**Exercise aim:** From the line containing "Detect all objects" down to the line containing "Locate all objects", copy out the entries below exactly, both lines included, and nothing else; pictures do not belong in the copy.

Aerial feature coordinate data:
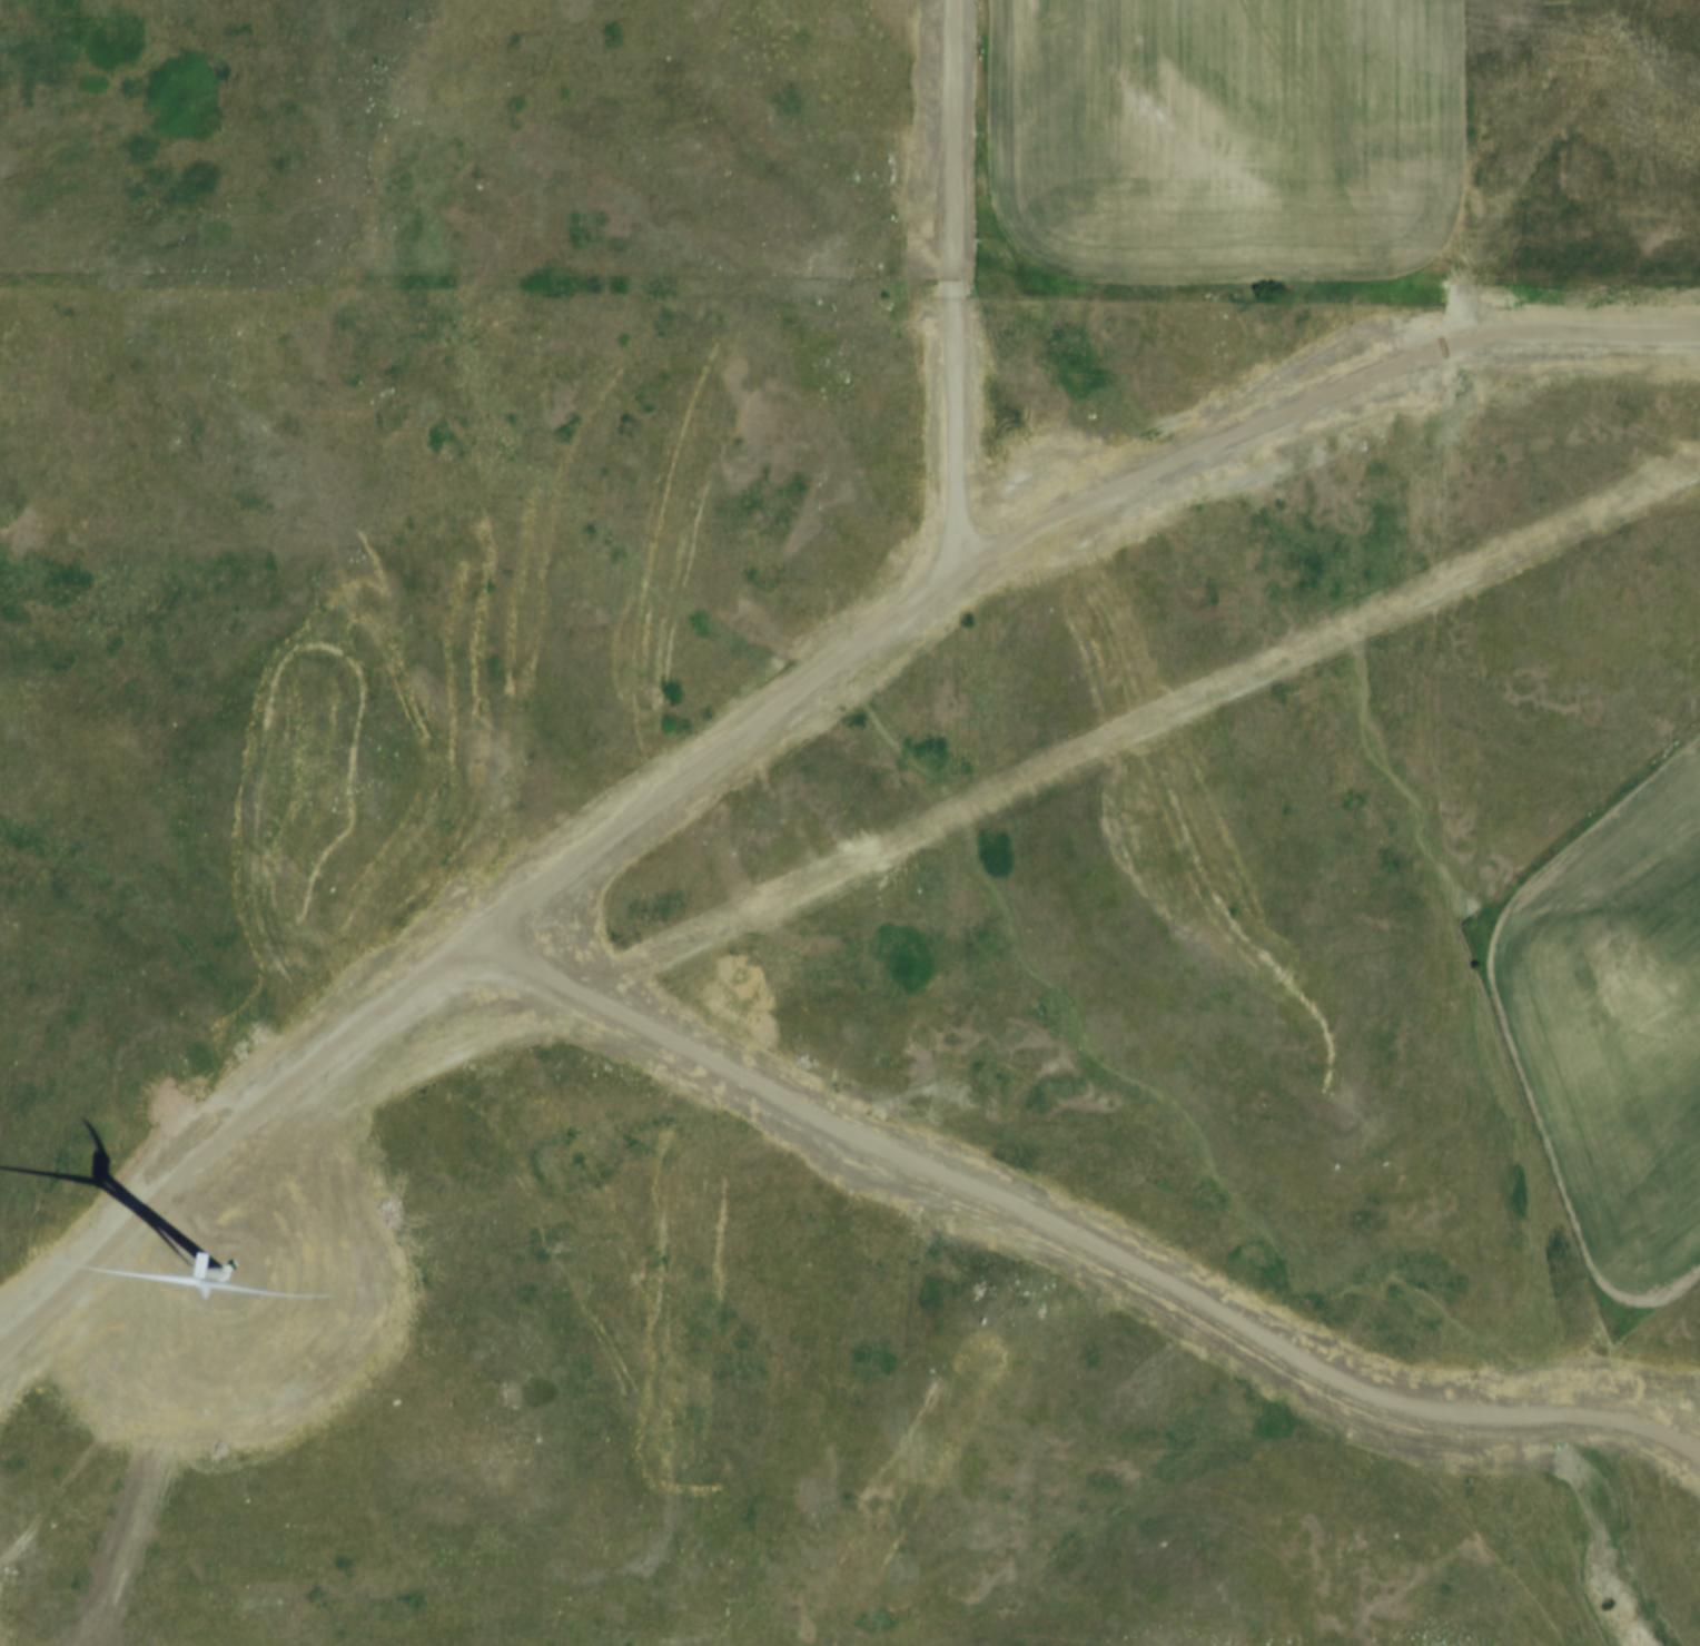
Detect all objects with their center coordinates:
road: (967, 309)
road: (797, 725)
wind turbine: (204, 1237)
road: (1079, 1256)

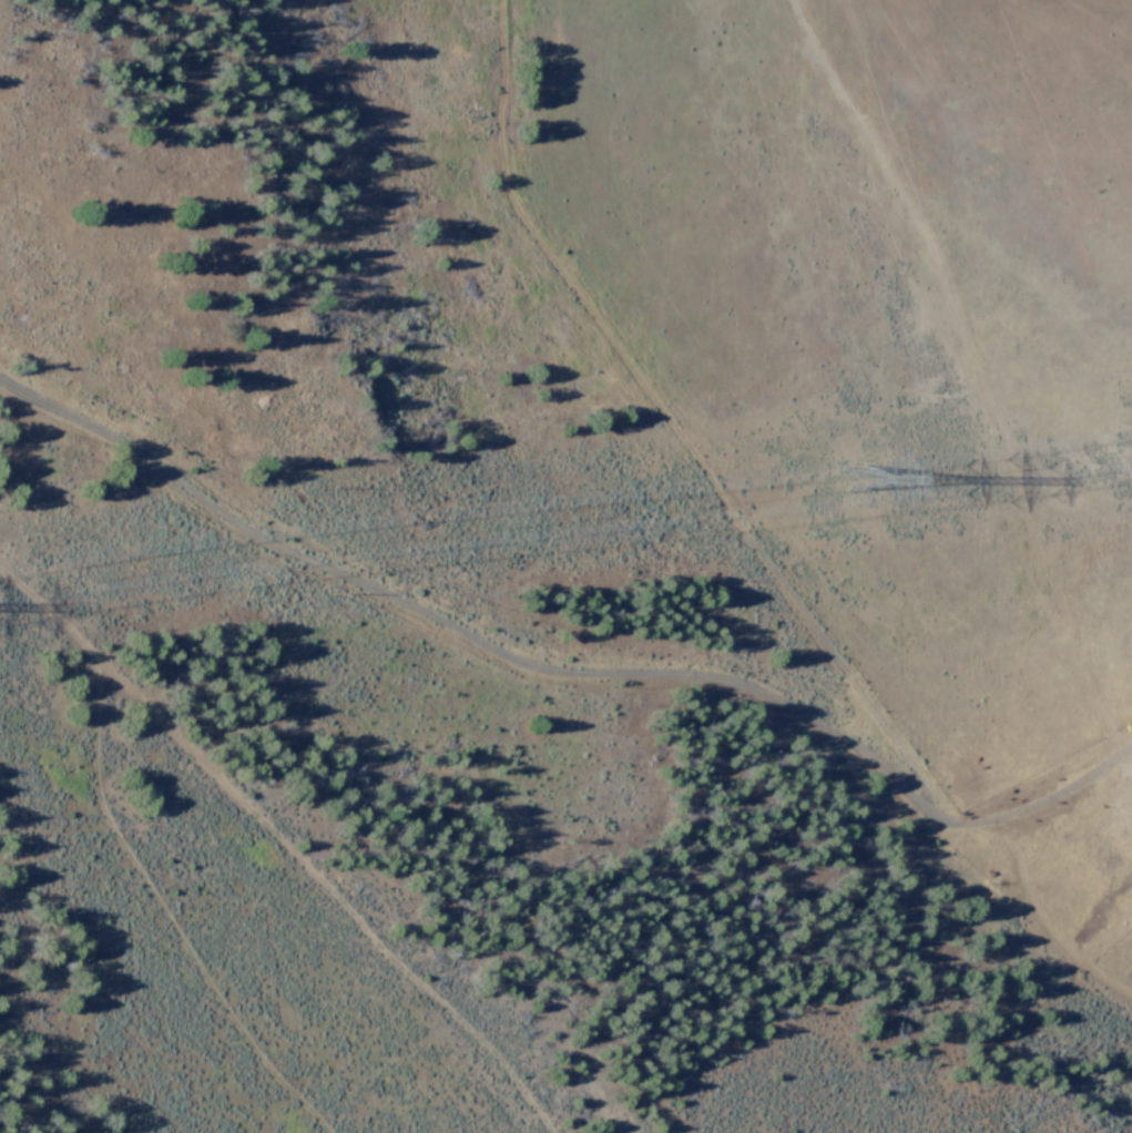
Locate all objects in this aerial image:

==

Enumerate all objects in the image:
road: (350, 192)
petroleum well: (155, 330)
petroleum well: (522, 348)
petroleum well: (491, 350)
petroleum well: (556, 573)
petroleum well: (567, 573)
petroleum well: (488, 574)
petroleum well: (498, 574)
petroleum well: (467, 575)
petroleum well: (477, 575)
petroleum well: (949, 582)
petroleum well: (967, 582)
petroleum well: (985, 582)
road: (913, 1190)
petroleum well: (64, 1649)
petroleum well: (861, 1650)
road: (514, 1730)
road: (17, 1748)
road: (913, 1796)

**Your response:**
Detect all objects with their center coordinates:
road: (967, 309)
road: (797, 725)
wind turbine: (204, 1237)
road: (1079, 1256)

Locate all objects in this aerial image:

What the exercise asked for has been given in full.